[Colored object listings]
────────────────────
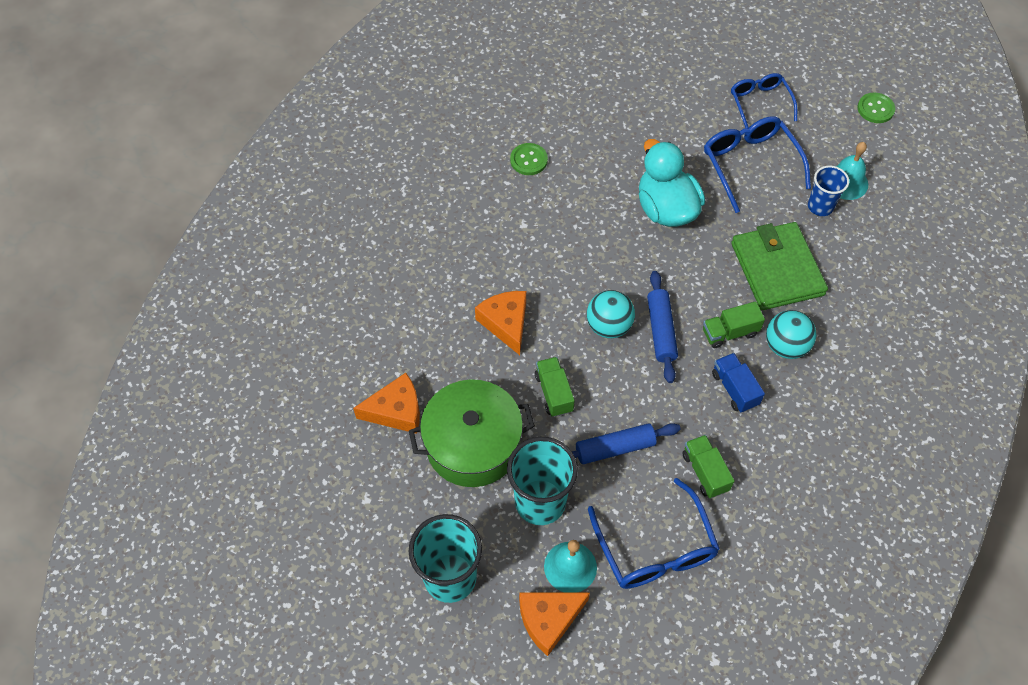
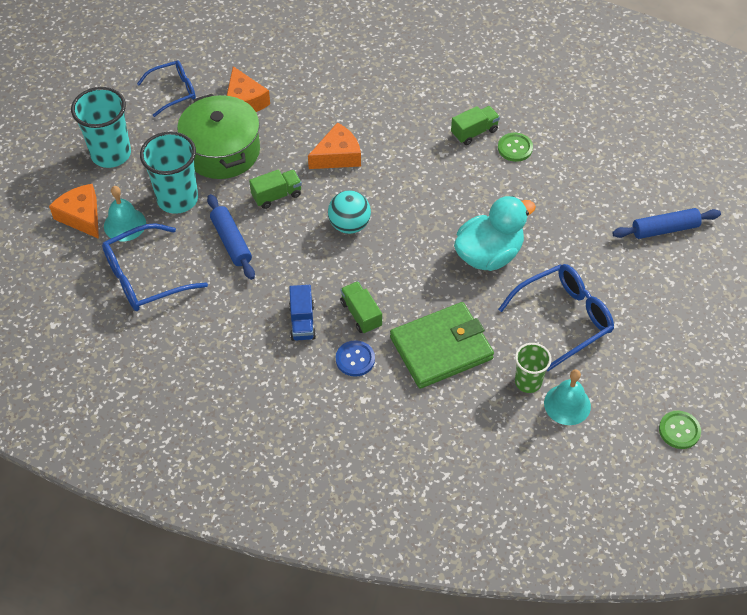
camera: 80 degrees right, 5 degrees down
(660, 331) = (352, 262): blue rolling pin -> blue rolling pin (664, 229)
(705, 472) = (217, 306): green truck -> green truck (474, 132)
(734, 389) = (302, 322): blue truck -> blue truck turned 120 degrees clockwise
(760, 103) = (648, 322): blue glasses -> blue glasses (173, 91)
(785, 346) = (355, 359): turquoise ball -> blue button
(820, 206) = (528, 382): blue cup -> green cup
────────────────────
Task to complete: A faithful copy of the entries above is needed, one that contains no images.

Written solution:
camera: 80 degrees right, 5 degrees down
(660, 331) = (352, 262): blue rolling pin -> blue rolling pin (664, 229)
(705, 472) = (217, 306): green truck -> green truck (474, 132)
(734, 389) = (302, 322): blue truck -> blue truck turned 120 degrees clockwise
(760, 103) = (648, 322): blue glasses -> blue glasses (173, 91)
(785, 346) = (355, 359): turquoise ball -> blue button
(820, 206) = (528, 382): blue cup -> green cup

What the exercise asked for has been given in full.